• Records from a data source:
++++++++++

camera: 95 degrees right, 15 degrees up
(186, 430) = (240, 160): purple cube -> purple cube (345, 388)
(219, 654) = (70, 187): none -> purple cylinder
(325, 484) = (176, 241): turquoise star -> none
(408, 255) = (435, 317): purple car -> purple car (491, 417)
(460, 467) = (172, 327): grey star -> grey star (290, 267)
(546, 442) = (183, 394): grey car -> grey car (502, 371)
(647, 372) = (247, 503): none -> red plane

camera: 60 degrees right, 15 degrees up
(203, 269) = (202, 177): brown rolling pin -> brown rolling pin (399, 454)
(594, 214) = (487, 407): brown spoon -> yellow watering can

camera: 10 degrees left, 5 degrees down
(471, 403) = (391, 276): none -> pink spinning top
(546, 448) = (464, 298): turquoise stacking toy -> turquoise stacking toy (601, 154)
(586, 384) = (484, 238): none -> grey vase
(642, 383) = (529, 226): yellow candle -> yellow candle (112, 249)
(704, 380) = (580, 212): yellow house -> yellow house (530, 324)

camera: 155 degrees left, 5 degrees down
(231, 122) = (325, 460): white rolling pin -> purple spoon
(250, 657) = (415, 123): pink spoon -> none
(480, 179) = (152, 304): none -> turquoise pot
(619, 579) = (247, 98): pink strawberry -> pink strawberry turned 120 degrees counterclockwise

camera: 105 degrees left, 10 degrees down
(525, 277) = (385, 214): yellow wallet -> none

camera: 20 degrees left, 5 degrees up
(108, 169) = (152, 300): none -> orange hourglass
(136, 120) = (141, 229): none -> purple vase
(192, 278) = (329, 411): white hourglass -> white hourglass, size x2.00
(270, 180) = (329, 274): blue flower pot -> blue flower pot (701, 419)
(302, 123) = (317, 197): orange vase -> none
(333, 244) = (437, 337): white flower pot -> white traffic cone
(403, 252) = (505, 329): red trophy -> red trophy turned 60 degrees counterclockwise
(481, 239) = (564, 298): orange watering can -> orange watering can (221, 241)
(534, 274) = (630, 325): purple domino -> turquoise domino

++++++++++

• Task details:
In the records above, collect each line with "degrees".

• Solution:
camera: 95 degrees right, 15 degrees up
camera: 60 degrees right, 15 degrees up
camera: 10 degrees left, 5 degrees down
camera: 155 degrees left, 5 degrees down
(619, 579) = (247, 98): pink strawberry -> pink strawberry turned 120 degrees counterclockwise
camera: 105 degrees left, 10 degrees down
camera: 20 degrees left, 5 degrees up
(403, 252) = (505, 329): red trophy -> red trophy turned 60 degrees counterclockwise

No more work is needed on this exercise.